▸ **EXERCISE BRIEF**
Each record should be copied exactly into the answer, and no picture should go with it.

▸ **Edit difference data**
============================================================

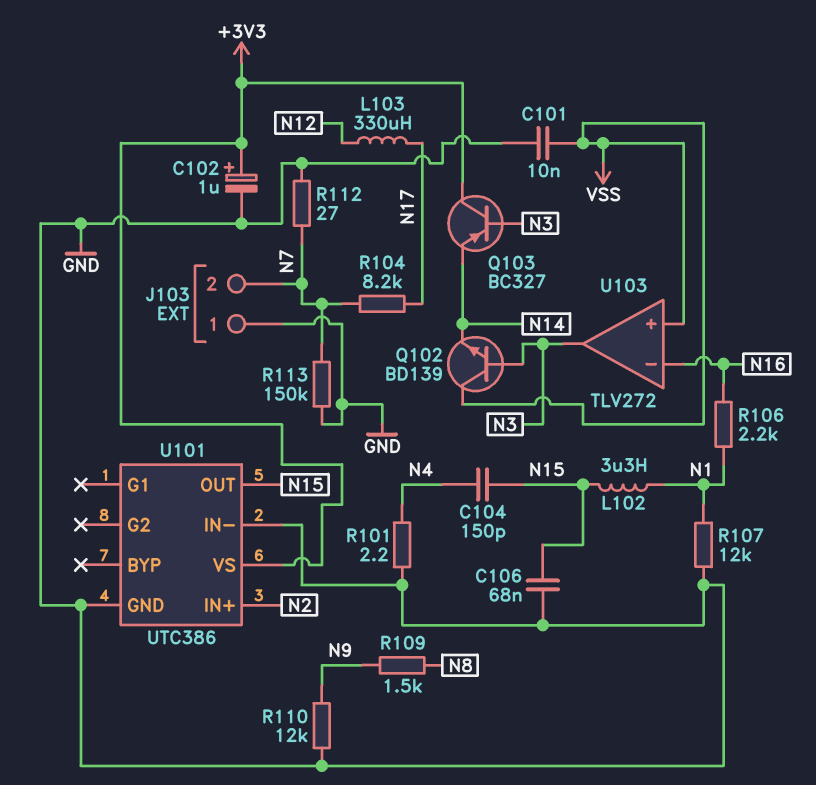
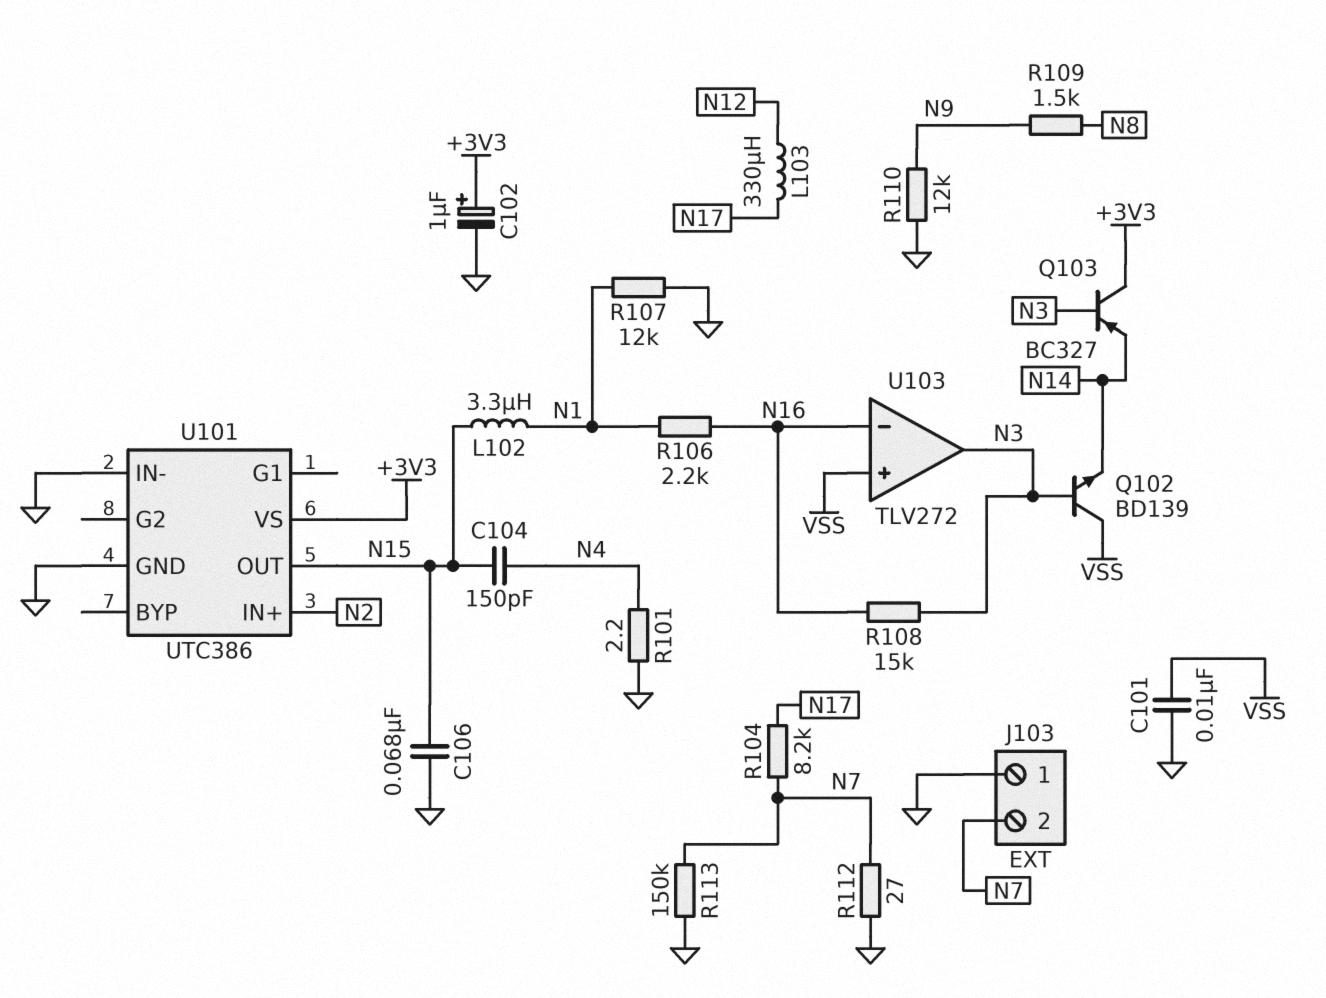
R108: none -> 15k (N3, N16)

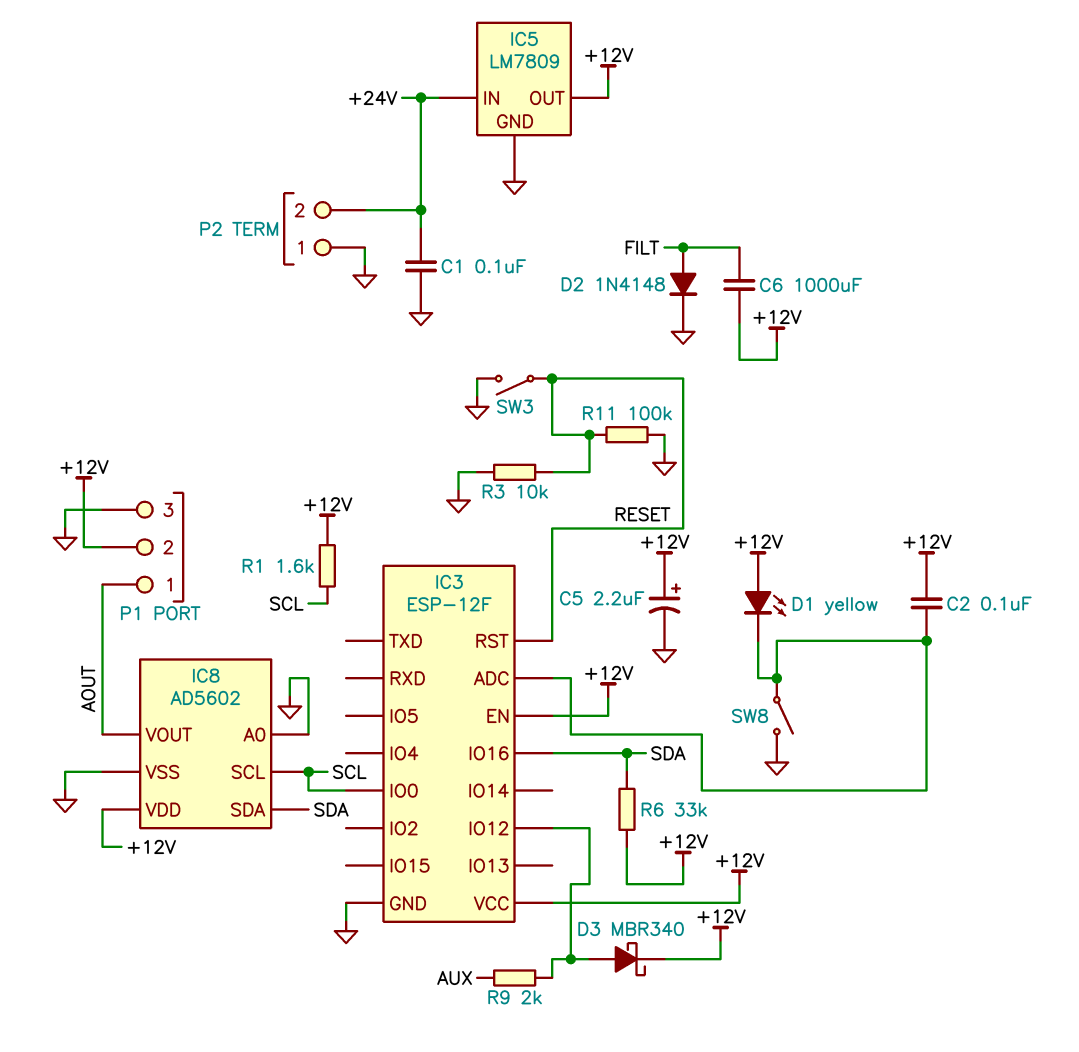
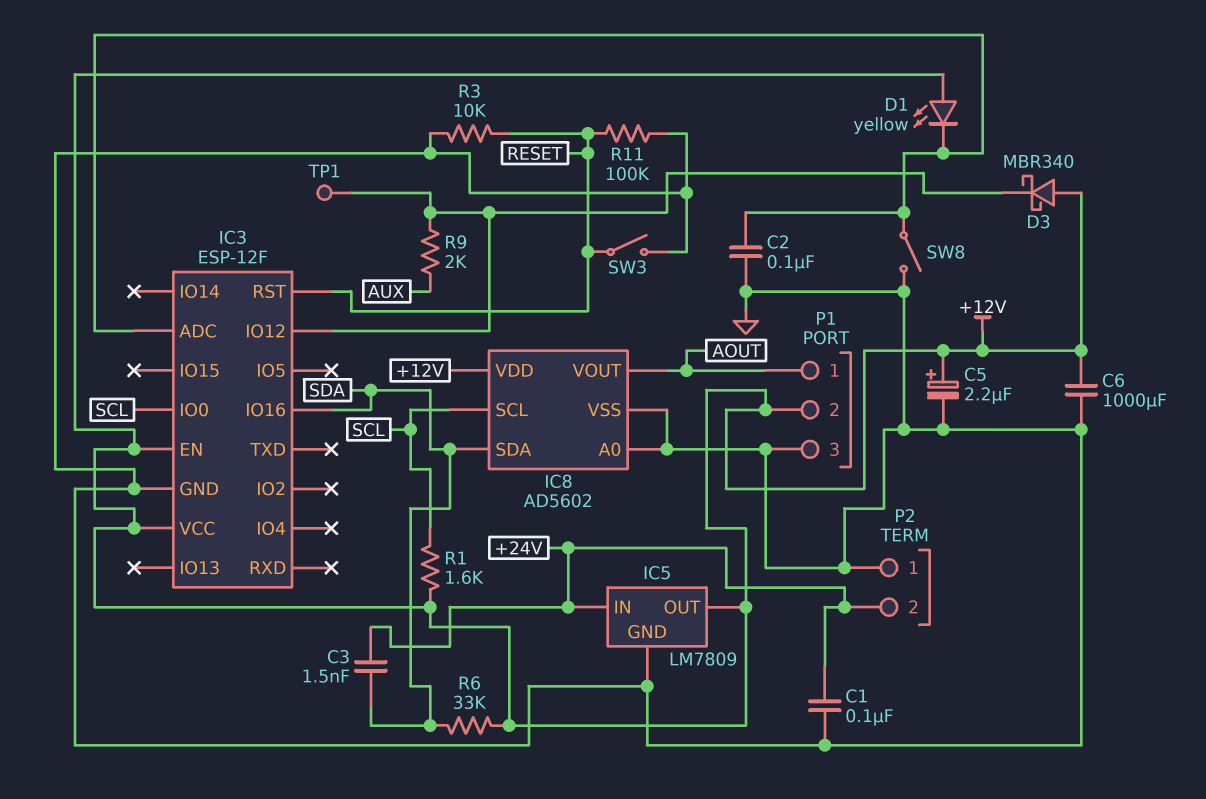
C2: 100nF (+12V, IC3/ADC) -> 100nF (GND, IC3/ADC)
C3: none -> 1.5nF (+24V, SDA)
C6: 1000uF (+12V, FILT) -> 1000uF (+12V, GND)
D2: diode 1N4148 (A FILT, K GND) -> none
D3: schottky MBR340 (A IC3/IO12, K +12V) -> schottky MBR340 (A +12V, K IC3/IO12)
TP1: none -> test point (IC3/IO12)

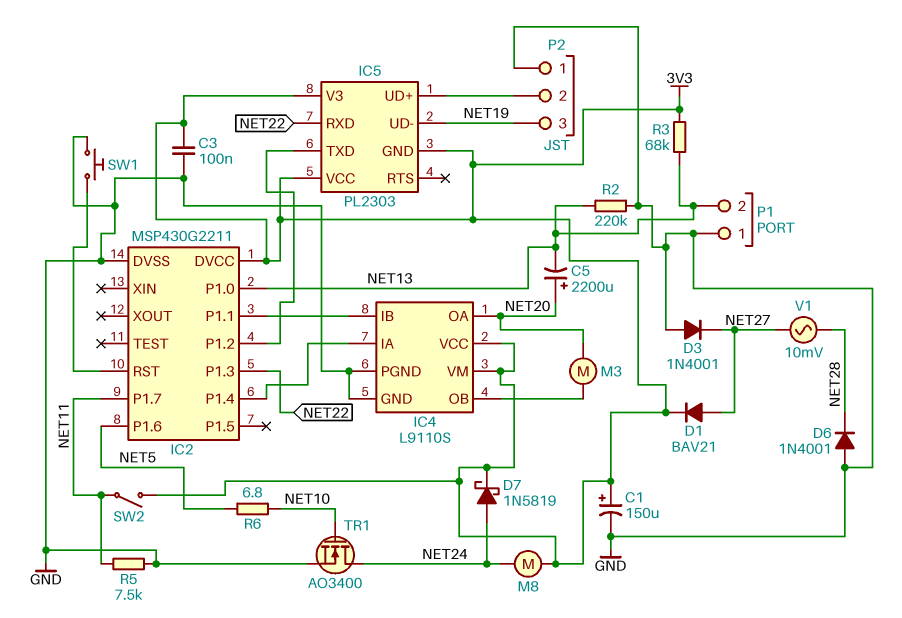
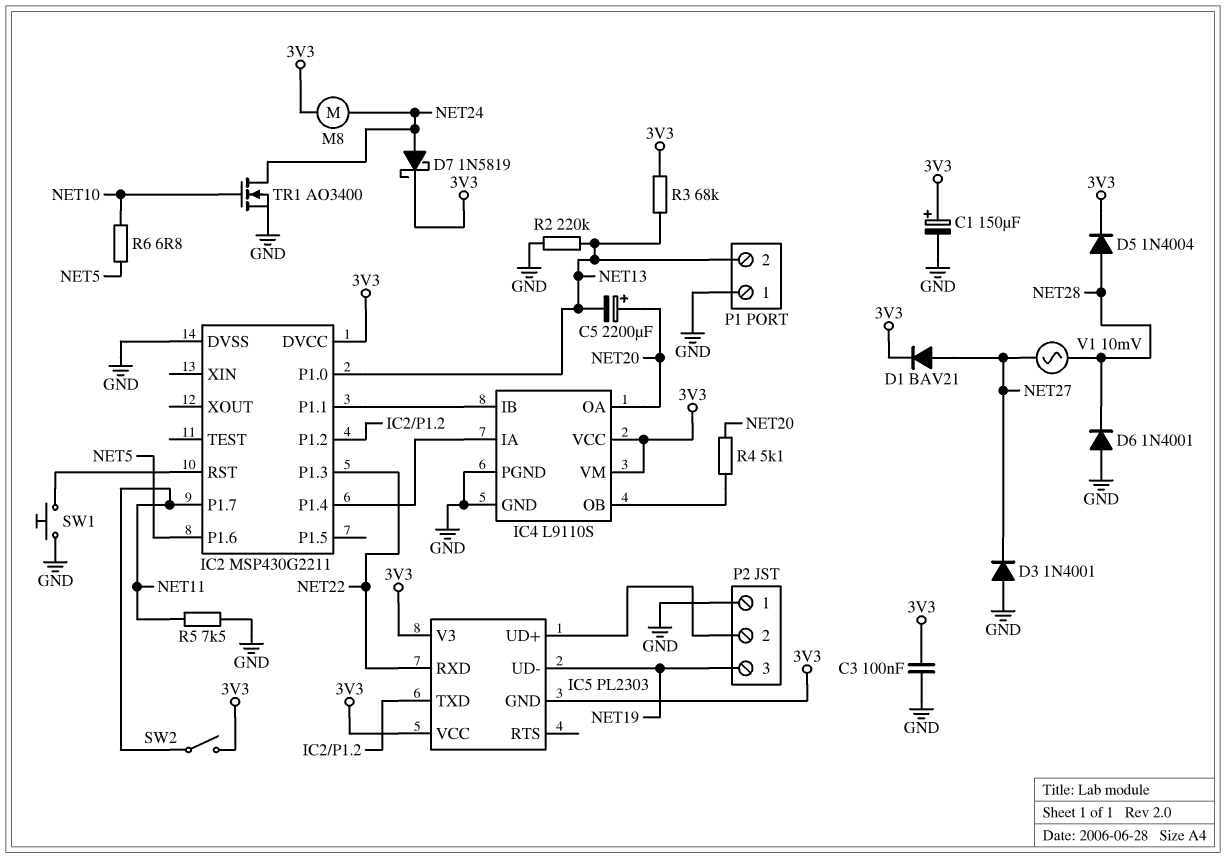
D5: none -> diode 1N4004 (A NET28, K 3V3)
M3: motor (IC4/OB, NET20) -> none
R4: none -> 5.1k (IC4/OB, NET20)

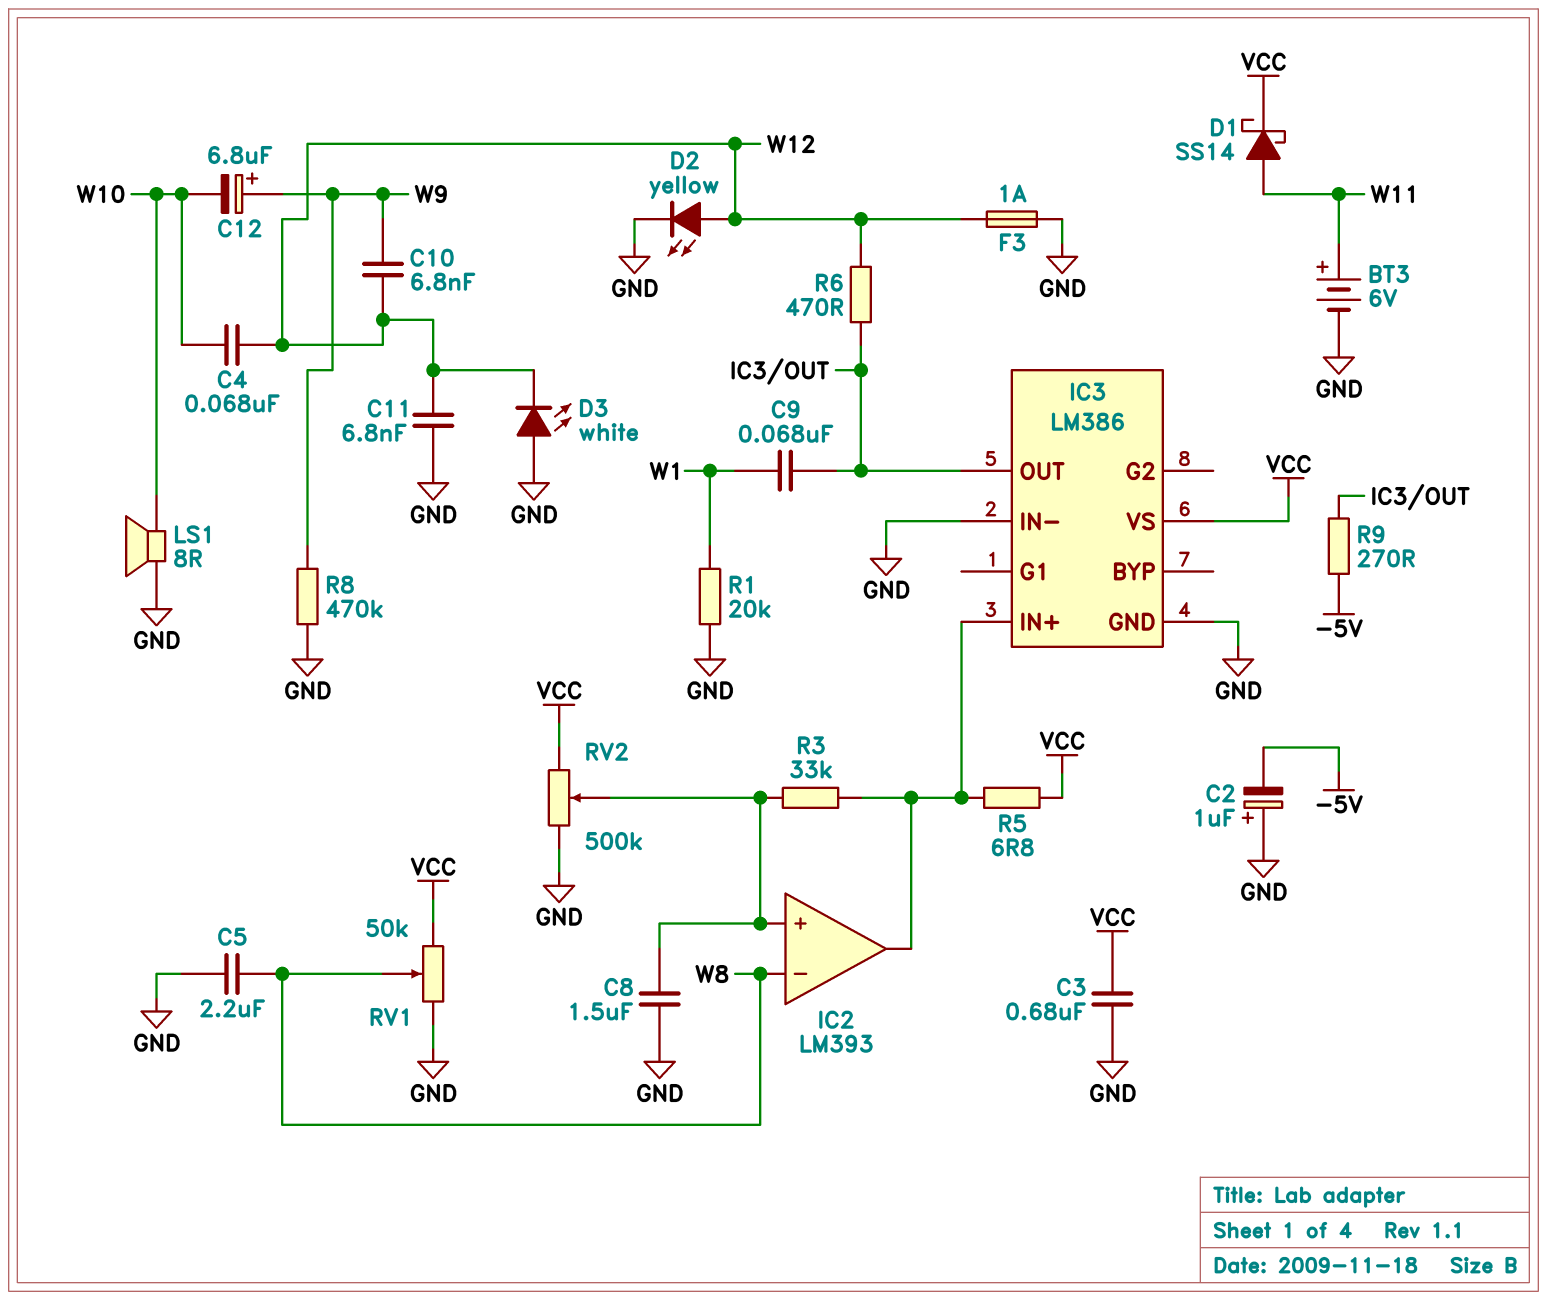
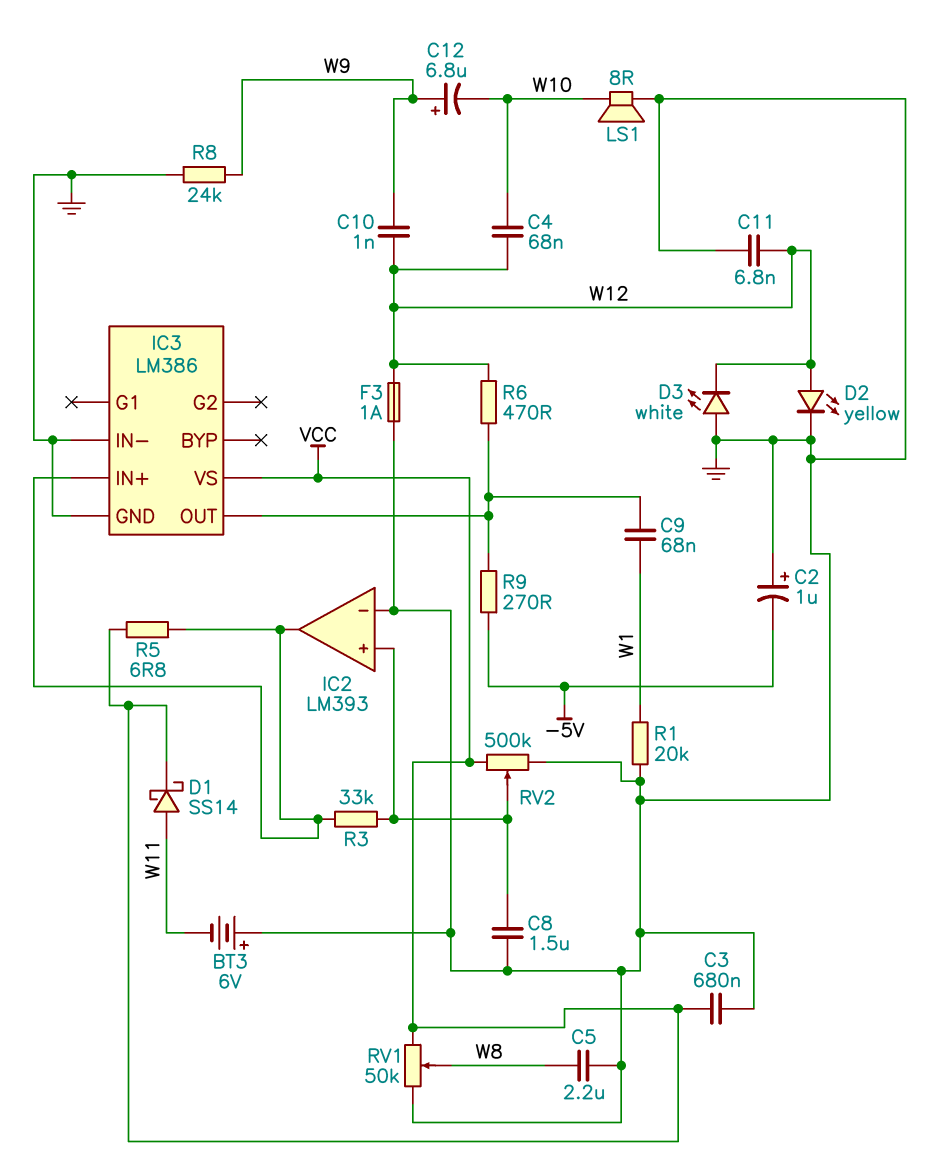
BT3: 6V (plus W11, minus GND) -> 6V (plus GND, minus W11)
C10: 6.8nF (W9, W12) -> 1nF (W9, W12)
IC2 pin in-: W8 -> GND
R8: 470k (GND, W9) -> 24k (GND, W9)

============================================================

▸ **WRITTEN ANSWER**
R108: none -> 15k (N3, N16)

C2: 100nF (+12V, IC3/ADC) -> 100nF (GND, IC3/ADC)
C3: none -> 1.5nF (+24V, SDA)
C6: 1000uF (+12V, FILT) -> 1000uF (+12V, GND)
D2: diode 1N4148 (A FILT, K GND) -> none
D3: schottky MBR340 (A IC3/IO12, K +12V) -> schottky MBR340 (A +12V, K IC3/IO12)
TP1: none -> test point (IC3/IO12)

D5: none -> diode 1N4004 (A NET28, K 3V3)
M3: motor (IC4/OB, NET20) -> none
R4: none -> 5.1k (IC4/OB, NET20)

BT3: 6V (plus W11, minus GND) -> 6V (plus GND, minus W11)
C10: 6.8nF (W9, W12) -> 1nF (W9, W12)
IC2 pin in-: W8 -> GND
R8: 470k (GND, W9) -> 24k (GND, W9)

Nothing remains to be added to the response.